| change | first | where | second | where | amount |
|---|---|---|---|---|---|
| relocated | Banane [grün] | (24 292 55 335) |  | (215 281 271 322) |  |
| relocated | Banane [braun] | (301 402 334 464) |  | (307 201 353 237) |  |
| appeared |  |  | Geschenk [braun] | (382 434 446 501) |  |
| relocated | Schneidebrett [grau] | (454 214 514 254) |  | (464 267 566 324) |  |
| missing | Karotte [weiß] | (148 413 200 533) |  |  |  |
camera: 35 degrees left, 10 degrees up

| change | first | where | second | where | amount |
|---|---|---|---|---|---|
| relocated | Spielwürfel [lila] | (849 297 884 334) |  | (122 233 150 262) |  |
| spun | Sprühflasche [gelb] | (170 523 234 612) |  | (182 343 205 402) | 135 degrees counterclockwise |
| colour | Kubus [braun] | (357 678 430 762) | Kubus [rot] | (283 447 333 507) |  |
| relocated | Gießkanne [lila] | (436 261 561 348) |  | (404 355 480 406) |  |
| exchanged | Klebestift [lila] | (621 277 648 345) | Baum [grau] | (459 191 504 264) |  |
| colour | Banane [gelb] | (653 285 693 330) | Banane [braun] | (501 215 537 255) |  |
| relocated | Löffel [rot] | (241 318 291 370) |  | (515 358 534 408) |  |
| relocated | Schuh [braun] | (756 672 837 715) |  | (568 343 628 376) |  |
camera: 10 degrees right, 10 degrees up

----

TASK »
Repeat the data in full. Nothing may be dropped or altered.

ANSWER TO THE PROBLEM »
| change | first | where | second | where | amount |
|---|---|---|---|---|---|
| relocated | Banane [grün] | (24 292 55 335) |  | (215 281 271 322) |  |
| relocated | Banane [braun] | (301 402 334 464) |  | (307 201 353 237) |  |
| appeared |  |  | Geschenk [braun] | (382 434 446 501) |  |
| relocated | Schneidebrett [grau] | (454 214 514 254) |  | (464 267 566 324) |  |
| missing | Karotte [weiß] | (148 413 200 533) |  |  |  |
camera: 35 degrees left, 10 degrees up

| change | first | where | second | where | amount |
|---|---|---|---|---|---|
| relocated | Spielwürfel [lila] | (849 297 884 334) |  | (122 233 150 262) |  |
| spun | Sprühflasche [gelb] | (170 523 234 612) |  | (182 343 205 402) | 135 degrees counterclockwise |
| colour | Kubus [braun] | (357 678 430 762) | Kubus [rot] | (283 447 333 507) |  |
| relocated | Gießkanne [lila] | (436 261 561 348) |  | (404 355 480 406) |  |
| exchanged | Klebestift [lila] | (621 277 648 345) | Baum [grau] | (459 191 504 264) |  |
| colour | Banane [gelb] | (653 285 693 330) | Banane [braun] | (501 215 537 255) |  |
| relocated | Löffel [rot] | (241 318 291 370) |  | (515 358 534 408) |  |
| relocated | Schuh [braun] | (756 672 837 715) |  | (568 343 628 376) |  |
camera: 10 degrees right, 10 degrees up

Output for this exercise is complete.